=== PROBLEM STATEMENT ===
How many lines of the entries below contain the word "above"? Case counts, and the reply should be the number alone.

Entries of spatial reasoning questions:
— begin —
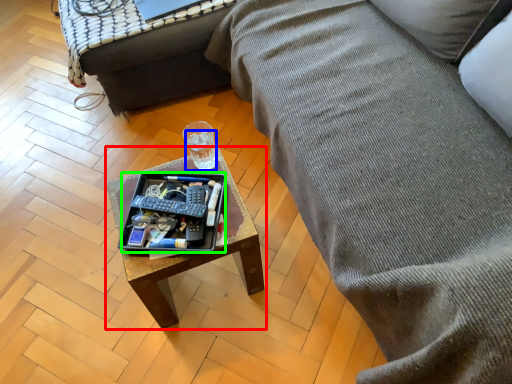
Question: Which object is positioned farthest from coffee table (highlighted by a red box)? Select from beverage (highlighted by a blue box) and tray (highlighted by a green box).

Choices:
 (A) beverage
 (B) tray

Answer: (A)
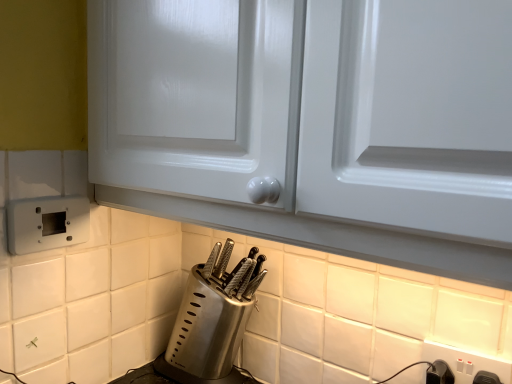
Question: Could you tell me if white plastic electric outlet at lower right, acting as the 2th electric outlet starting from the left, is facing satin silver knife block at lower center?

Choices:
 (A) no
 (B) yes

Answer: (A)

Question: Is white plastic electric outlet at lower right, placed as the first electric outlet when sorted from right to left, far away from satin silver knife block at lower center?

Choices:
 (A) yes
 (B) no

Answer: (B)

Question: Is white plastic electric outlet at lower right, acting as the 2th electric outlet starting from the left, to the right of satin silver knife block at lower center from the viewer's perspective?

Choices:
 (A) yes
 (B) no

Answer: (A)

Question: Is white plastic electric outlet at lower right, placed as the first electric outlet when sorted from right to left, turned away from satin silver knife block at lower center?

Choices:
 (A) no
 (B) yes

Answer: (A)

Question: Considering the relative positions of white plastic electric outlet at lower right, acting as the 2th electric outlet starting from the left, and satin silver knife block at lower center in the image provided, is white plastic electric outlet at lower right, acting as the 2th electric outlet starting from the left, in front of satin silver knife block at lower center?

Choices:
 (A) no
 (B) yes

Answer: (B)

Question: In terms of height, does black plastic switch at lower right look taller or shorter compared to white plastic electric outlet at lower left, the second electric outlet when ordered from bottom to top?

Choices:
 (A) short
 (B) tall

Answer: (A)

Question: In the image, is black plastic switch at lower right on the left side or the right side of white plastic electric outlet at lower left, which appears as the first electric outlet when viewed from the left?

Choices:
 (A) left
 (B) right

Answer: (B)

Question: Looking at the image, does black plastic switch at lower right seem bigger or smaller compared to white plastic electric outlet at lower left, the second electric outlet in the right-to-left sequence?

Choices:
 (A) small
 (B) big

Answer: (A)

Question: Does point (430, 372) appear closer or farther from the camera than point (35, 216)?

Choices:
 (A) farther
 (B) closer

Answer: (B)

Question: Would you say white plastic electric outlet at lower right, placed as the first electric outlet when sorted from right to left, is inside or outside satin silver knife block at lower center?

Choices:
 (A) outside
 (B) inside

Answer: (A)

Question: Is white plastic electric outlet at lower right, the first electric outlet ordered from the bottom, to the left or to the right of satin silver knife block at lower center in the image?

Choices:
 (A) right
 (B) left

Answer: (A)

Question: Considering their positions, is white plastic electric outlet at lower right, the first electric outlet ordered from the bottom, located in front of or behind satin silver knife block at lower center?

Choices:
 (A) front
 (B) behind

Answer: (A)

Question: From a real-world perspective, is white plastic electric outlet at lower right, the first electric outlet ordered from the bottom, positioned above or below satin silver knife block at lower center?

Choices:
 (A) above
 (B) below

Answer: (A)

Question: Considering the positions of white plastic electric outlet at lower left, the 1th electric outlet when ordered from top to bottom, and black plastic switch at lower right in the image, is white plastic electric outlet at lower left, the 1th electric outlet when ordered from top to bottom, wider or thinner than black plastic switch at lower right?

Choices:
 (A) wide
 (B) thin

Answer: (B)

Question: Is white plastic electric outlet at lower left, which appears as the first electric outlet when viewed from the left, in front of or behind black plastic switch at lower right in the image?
— end —
=== SOLUTION FOR THIS PROBLEM ===
2